[Records excerpted from a collection]
----

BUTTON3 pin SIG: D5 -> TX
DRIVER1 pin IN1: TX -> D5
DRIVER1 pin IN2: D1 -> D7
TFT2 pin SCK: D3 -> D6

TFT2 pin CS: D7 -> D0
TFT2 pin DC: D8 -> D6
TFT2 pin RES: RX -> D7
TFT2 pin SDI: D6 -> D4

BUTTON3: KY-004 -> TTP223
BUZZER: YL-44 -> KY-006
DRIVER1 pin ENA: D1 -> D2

----

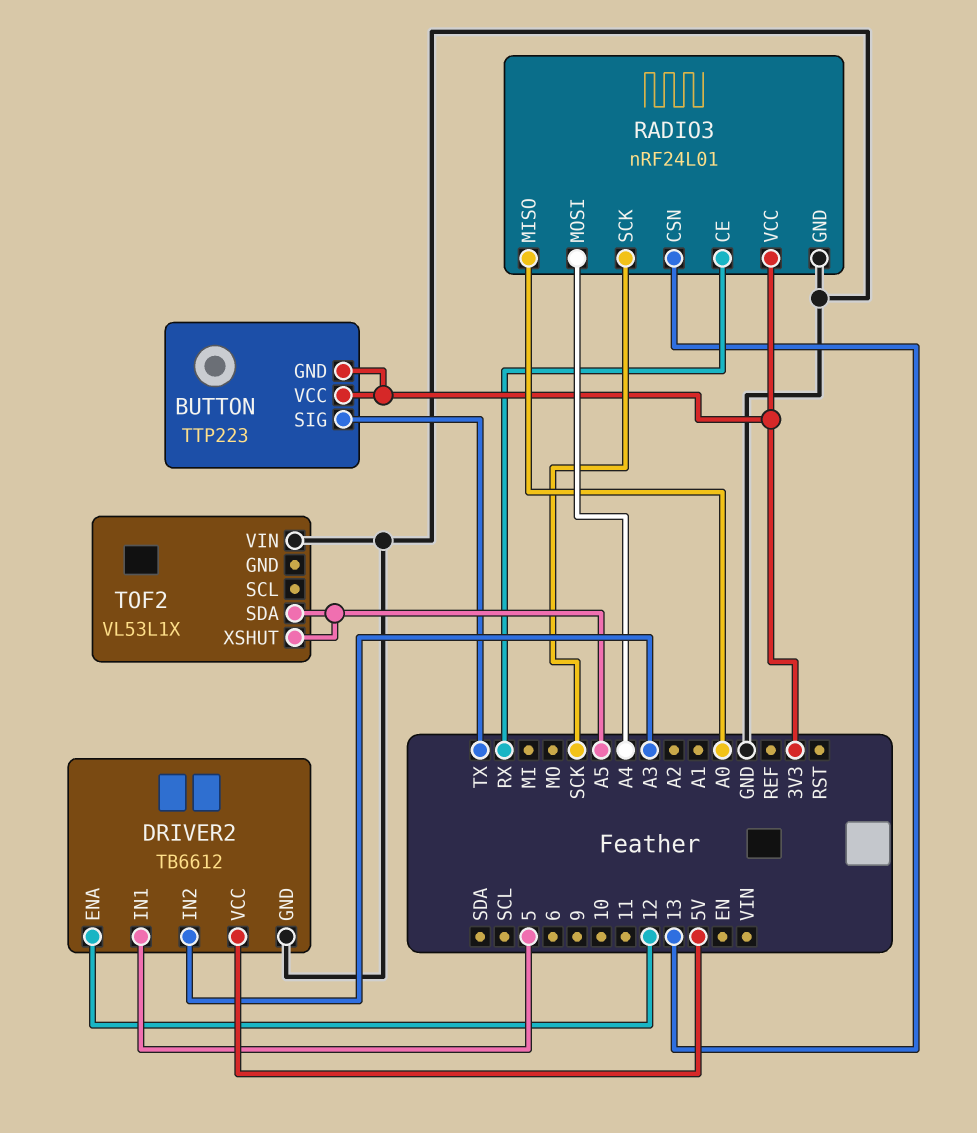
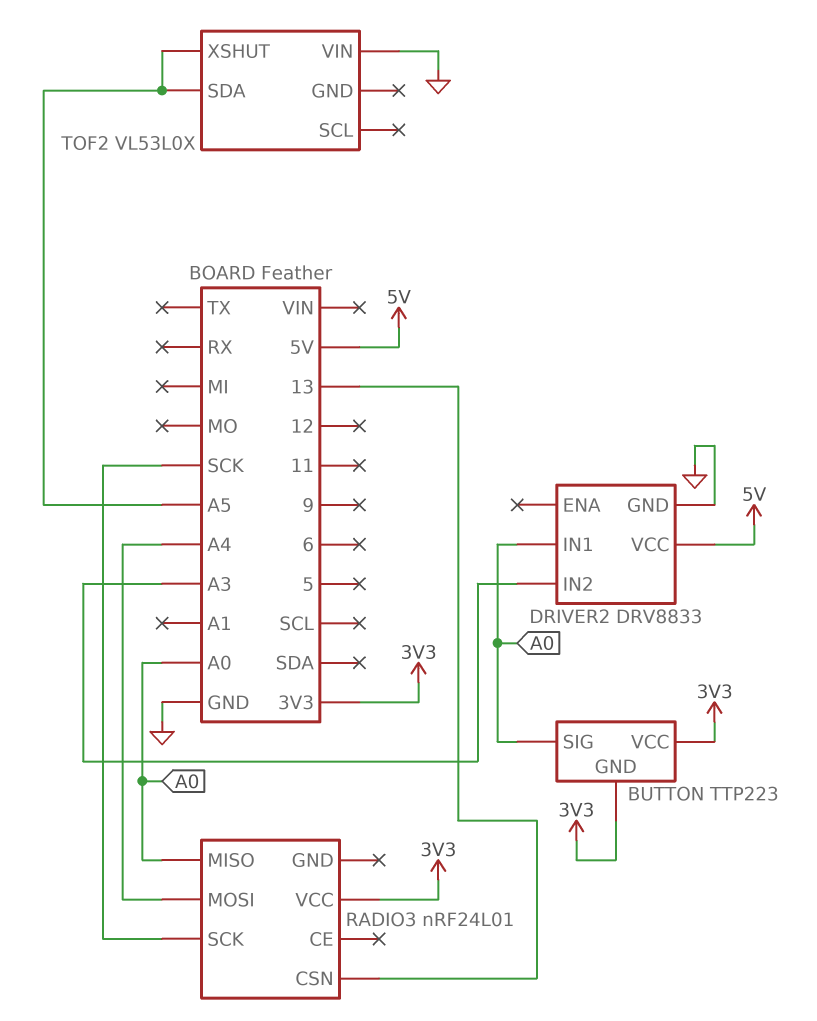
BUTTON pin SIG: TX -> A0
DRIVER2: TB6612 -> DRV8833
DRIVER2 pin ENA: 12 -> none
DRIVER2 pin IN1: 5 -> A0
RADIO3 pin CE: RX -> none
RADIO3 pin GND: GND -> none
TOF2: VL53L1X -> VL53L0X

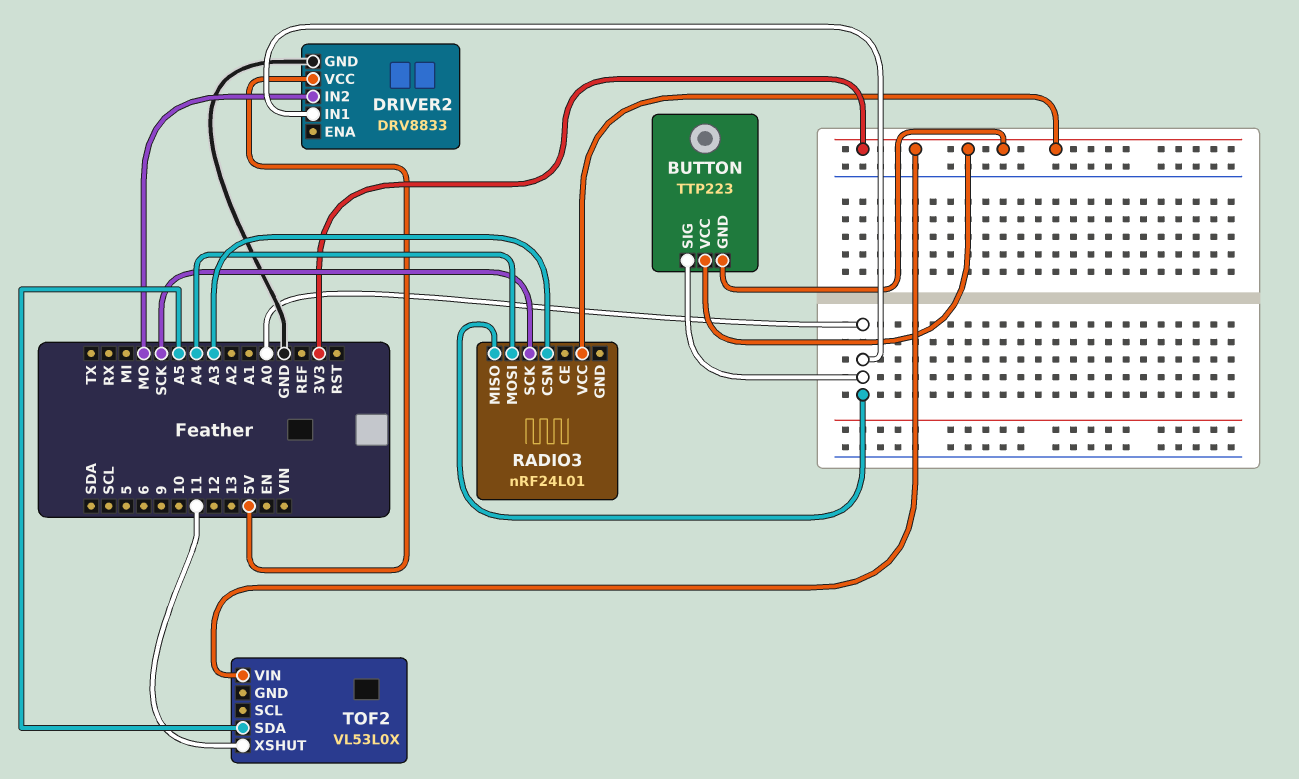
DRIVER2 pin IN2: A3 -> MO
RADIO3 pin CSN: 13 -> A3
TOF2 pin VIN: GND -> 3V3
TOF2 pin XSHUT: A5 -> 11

----

EXERCISE DETAILS.
Go line by line through the data and copy any that contain "none".

SOLUTION TO THE EXERCISE.
DRIVER2 pin ENA: 12 -> none
RADIO3 pin CE: RX -> none
RADIO3 pin GND: GND -> none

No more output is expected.